*WORK TO BE COMPLETED*. Please report how many lines in the records below contain the word "recolor", giving only that number.

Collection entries
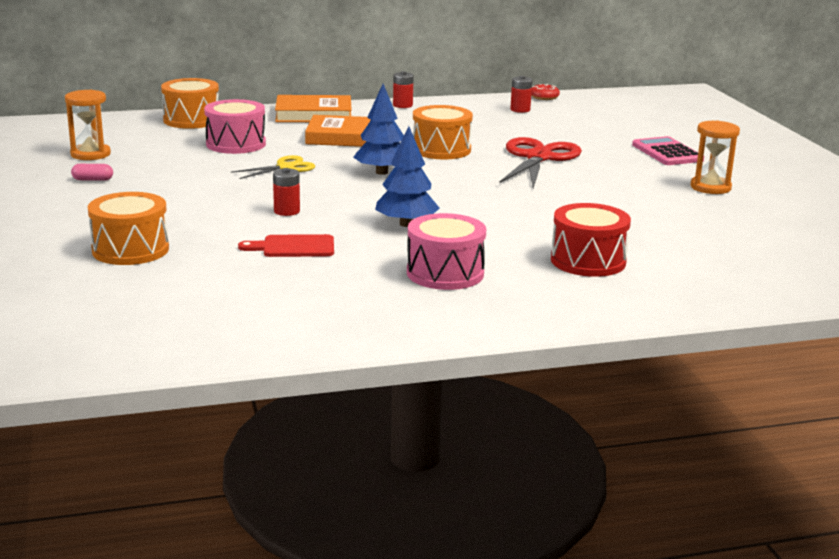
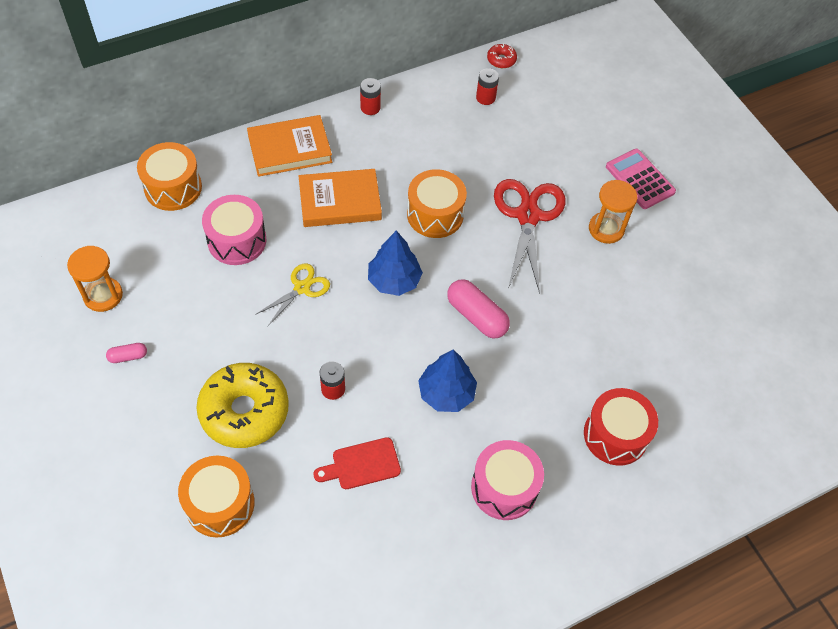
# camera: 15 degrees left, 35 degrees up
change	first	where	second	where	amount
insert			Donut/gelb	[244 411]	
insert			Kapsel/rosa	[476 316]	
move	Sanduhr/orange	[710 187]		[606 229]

* * *

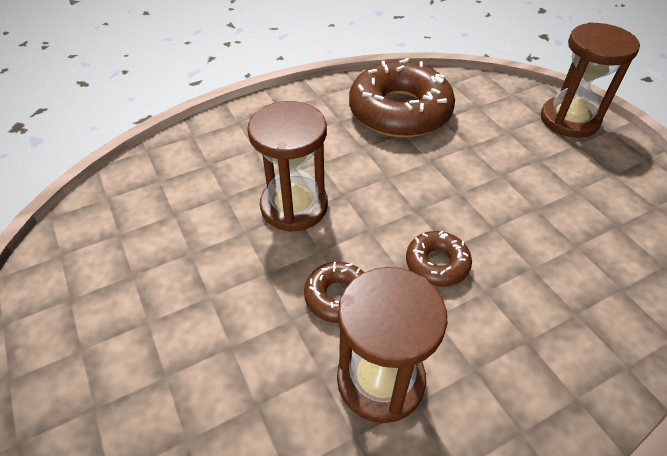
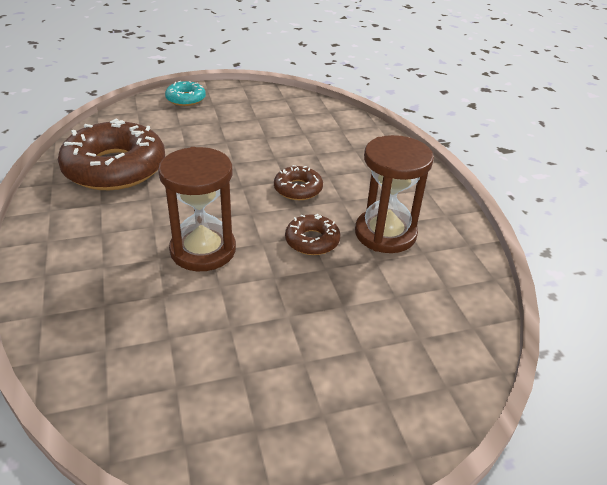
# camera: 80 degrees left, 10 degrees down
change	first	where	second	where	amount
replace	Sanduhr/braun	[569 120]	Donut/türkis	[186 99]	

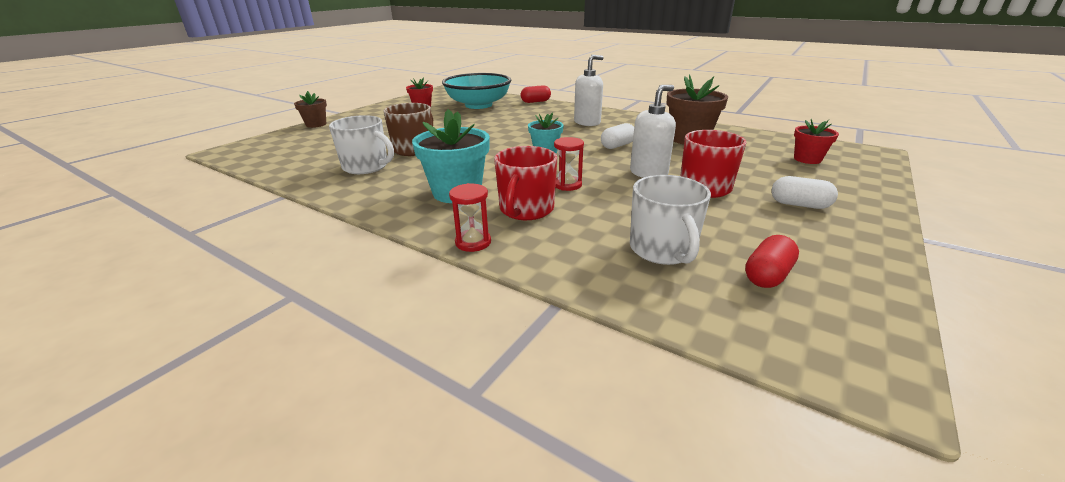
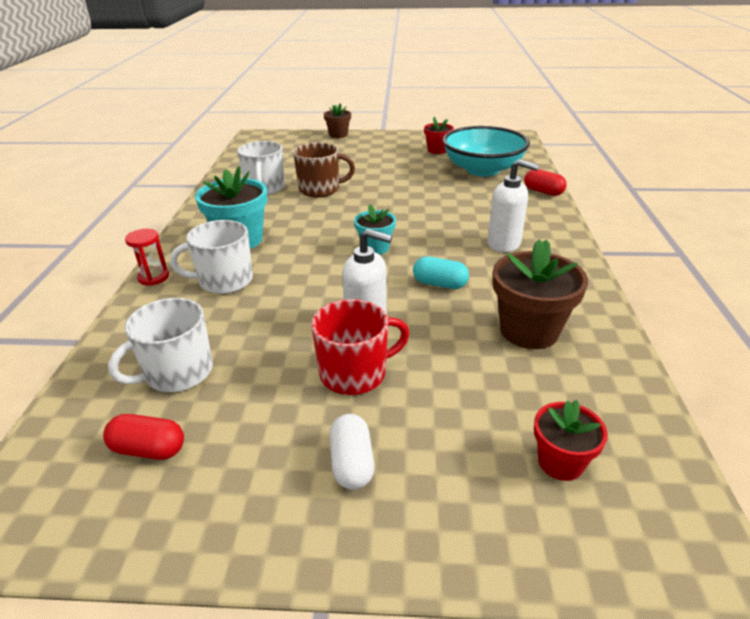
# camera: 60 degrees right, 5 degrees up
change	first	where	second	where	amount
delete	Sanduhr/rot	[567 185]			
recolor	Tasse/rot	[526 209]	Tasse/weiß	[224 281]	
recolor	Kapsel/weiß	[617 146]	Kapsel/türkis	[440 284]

*WRITTEN REPLY*. 2